▶ _DATA_
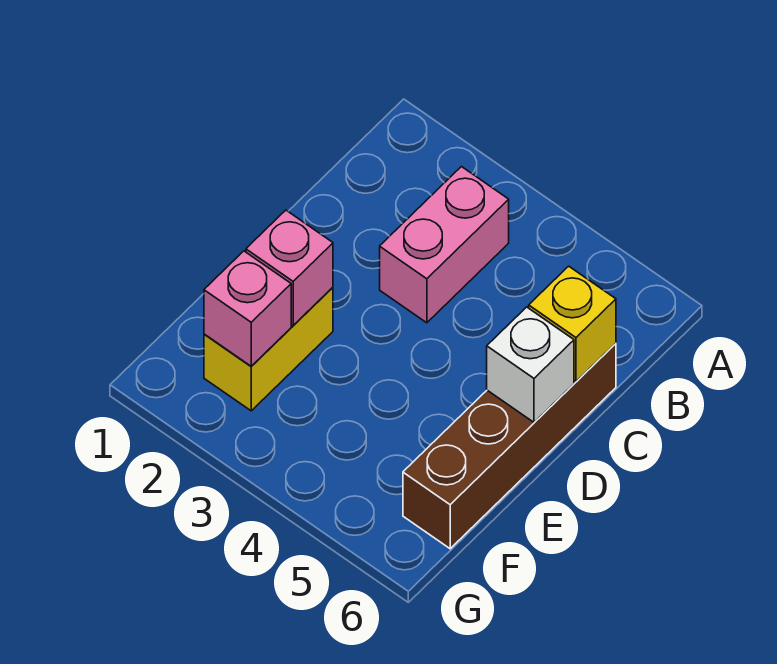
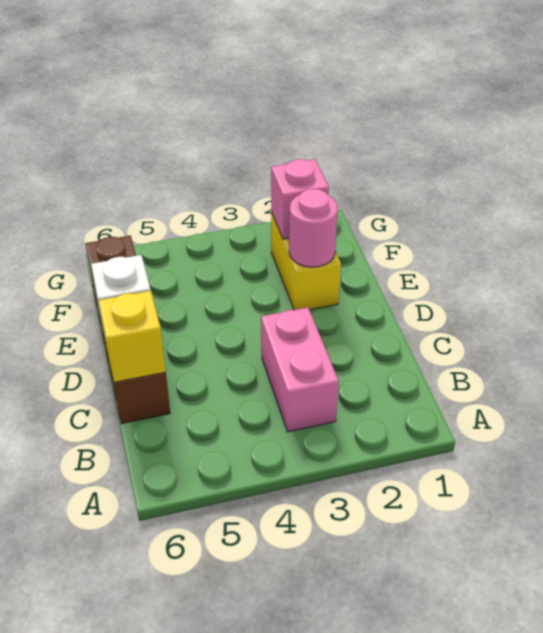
pink brick E2 level 2 -> pink round brick E2 level 2

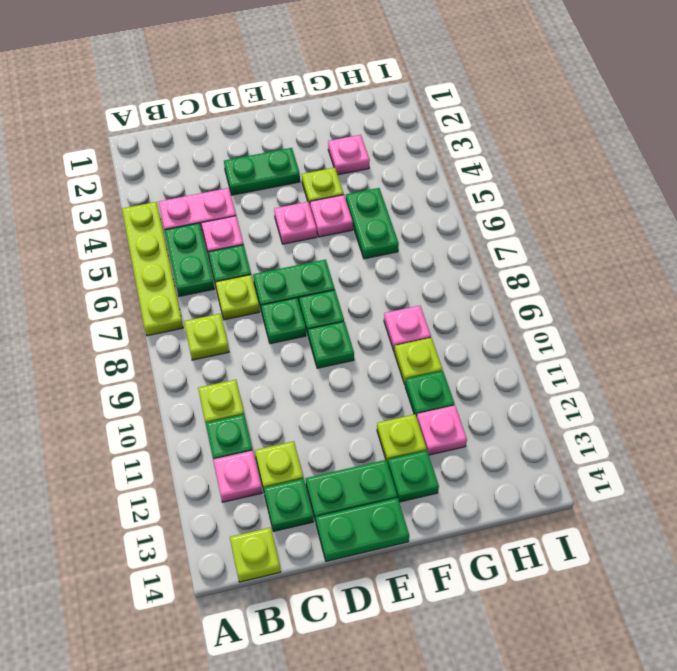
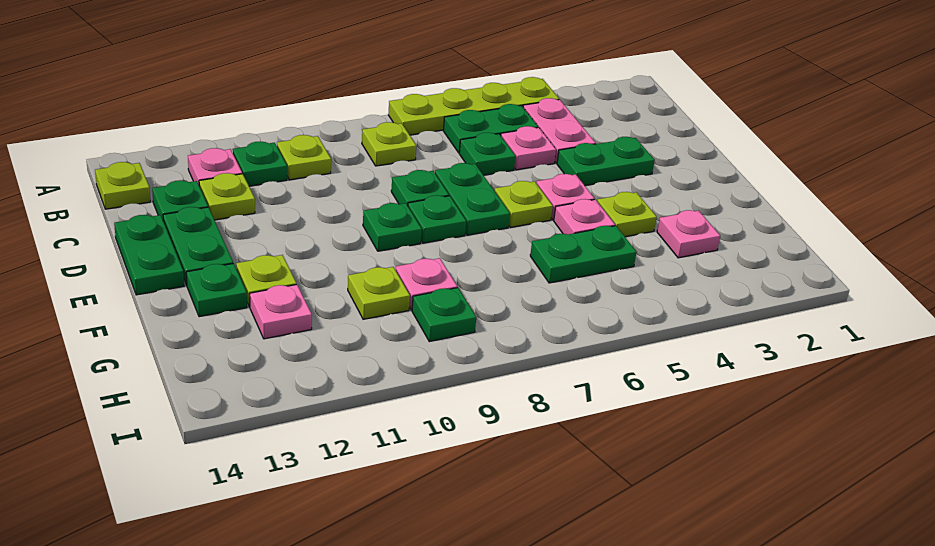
lime plate C7 level 1 -> lime plate E6 level 1
green plate D3:E3 level 1 -> green plate D3:D4 level 1
green plate G11 level 1 -> green plate H9 level 1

▶ _YOUR INSTRUCTIONS_
Each line above that contains "green" must be copied out.

▶ _RESULT_
green plate D3:E3 level 1 -> green plate D3:D4 level 1
green plate G11 level 1 -> green plate H9 level 1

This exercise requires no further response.